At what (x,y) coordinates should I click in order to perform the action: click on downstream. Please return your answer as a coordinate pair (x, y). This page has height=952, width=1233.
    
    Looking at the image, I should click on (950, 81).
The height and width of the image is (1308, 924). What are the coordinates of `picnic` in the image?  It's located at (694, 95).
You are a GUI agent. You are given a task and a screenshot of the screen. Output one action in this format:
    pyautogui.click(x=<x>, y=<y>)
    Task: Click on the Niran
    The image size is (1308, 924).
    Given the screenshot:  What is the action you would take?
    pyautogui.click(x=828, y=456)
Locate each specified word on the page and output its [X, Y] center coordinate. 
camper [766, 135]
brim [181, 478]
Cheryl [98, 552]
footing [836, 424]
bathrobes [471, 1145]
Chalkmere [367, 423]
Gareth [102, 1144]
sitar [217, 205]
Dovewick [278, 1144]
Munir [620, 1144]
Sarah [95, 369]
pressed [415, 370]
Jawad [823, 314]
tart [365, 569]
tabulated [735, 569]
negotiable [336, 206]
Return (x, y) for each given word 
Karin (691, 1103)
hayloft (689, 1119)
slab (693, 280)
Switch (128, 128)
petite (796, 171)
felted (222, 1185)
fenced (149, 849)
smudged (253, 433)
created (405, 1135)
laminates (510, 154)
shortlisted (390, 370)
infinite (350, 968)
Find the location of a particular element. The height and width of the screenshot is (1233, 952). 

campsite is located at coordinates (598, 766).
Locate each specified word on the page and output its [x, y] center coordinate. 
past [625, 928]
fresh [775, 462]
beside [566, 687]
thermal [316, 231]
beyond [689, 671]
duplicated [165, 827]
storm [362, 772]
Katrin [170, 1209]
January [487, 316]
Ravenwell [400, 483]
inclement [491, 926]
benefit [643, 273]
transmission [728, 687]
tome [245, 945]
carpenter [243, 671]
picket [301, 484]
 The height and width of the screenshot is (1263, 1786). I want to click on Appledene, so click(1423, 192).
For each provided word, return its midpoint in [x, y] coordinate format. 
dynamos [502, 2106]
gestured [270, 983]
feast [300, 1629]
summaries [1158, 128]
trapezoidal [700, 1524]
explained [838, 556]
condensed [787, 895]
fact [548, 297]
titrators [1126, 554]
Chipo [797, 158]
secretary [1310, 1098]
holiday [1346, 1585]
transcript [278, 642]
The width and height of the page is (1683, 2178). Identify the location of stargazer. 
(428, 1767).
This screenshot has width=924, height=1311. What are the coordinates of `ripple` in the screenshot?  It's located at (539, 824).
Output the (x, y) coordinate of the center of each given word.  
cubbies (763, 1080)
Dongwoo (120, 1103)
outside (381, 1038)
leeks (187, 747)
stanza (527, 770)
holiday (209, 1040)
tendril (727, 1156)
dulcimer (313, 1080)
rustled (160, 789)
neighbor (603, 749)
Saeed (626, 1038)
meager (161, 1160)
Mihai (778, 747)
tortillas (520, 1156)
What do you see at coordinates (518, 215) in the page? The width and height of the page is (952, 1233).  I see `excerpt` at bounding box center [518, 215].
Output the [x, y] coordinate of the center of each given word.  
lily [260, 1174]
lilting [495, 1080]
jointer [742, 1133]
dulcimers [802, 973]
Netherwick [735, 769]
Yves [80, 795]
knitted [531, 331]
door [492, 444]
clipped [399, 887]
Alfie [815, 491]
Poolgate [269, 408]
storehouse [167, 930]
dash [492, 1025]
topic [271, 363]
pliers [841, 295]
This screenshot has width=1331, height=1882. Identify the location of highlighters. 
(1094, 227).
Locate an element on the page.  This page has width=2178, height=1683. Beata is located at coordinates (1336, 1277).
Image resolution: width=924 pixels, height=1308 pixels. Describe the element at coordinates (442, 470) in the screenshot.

= = =

**Written problem**
Could you reproduce all of the lines above verbatim, from first to last, without changing anything?

**Answer in full**
At what (x,y) coordinates should I click in order to perform the action: click on downstream. Please return your answer as a coordinate pair (x, y). This page has height=952, width=1233.
    
    Looking at the image, I should click on (950, 81).
The height and width of the image is (1308, 924). What are the coordinates of `picnic` in the image?  It's located at (694, 95).
You are a GUI agent. You are given a task and a screenshot of the screen. Output one action in this format:
    pyautogui.click(x=<x>, y=<y>)
    Task: Click on the Niran
    The image size is (1308, 924).
    Given the screenshot:  What is the action you would take?
    pyautogui.click(x=828, y=456)
Locate each specified word on the page and output its [X, Y] center coordinate. 
camper [766, 135]
brim [181, 478]
Cheryl [98, 552]
footing [836, 424]
bathrobes [471, 1145]
Chalkmere [367, 423]
Gareth [102, 1144]
sitar [217, 205]
Dovewick [278, 1144]
Munir [620, 1144]
Sarah [95, 369]
pressed [415, 370]
Jawad [823, 314]
tart [365, 569]
tabulated [735, 569]
negotiable [336, 206]
Return (x, y) for each given word 
Karin (691, 1103)
hayloft (689, 1119)
slab (693, 280)
Switch (128, 128)
petite (796, 171)
felted (222, 1185)
fenced (149, 849)
smudged (253, 433)
created (405, 1135)
laminates (510, 154)
shortlisted (390, 370)
infinite (350, 968)
Find the location of a particular element. The height and width of the screenshot is (1233, 952). 

campsite is located at coordinates (598, 766).
Locate each specified word on the page and output its [x, y] center coordinate. 
past [625, 928]
fresh [775, 462]
beside [566, 687]
thermal [316, 231]
beyond [689, 671]
duplicated [165, 827]
storm [362, 772]
Katrin [170, 1209]
January [487, 316]
Ravenwell [400, 483]
inclement [491, 926]
benefit [643, 273]
transmission [728, 687]
tome [245, 945]
carpenter [243, 671]
picket [301, 484]
 The height and width of the screenshot is (1263, 1786). I want to click on Appledene, so click(1423, 192).
For each provided word, return its midpoint in [x, y] coordinate format. 
dynamos [502, 2106]
gestured [270, 983]
feast [300, 1629]
summaries [1158, 128]
trapezoidal [700, 1524]
explained [838, 556]
condensed [787, 895]
fact [548, 297]
titrators [1126, 554]
Chipo [797, 158]
secretary [1310, 1098]
holiday [1346, 1585]
transcript [278, 642]
The width and height of the page is (1683, 2178). Identify the location of stargazer. 
(428, 1767).
This screenshot has width=924, height=1311. What are the coordinates of `ripple` in the screenshot?  It's located at (539, 824).
Output the (x, y) coordinate of the center of each given word.  
cubbies (763, 1080)
Dongwoo (120, 1103)
outside (381, 1038)
leeks (187, 747)
stanza (527, 770)
holiday (209, 1040)
tendril (727, 1156)
dulcimer (313, 1080)
rustled (160, 789)
neighbor (603, 749)
Saeed (626, 1038)
meager (161, 1160)
Mihai (778, 747)
tortillas (520, 1156)
What do you see at coordinates (518, 215) in the page? The width and height of the page is (952, 1233).  I see `excerpt` at bounding box center [518, 215].
Output the [x, y] coordinate of the center of each given word.  
lily [260, 1174]
lilting [495, 1080]
jointer [742, 1133]
dulcimers [802, 973]
Netherwick [735, 769]
Yves [80, 795]
knitted [531, 331]
door [492, 444]
clipped [399, 887]
Alfie [815, 491]
Poolgate [269, 408]
storehouse [167, 930]
dash [492, 1025]
topic [271, 363]
pliers [841, 295]
This screenshot has width=1331, height=1882. Identify the location of highlighters. 
(1094, 227).
Locate an element on the page.  This page has width=2178, height=1683. Beata is located at coordinates (1336, 1277).
Image resolution: width=924 pixels, height=1308 pixels. Describe the element at coordinates (442, 470) in the screenshot.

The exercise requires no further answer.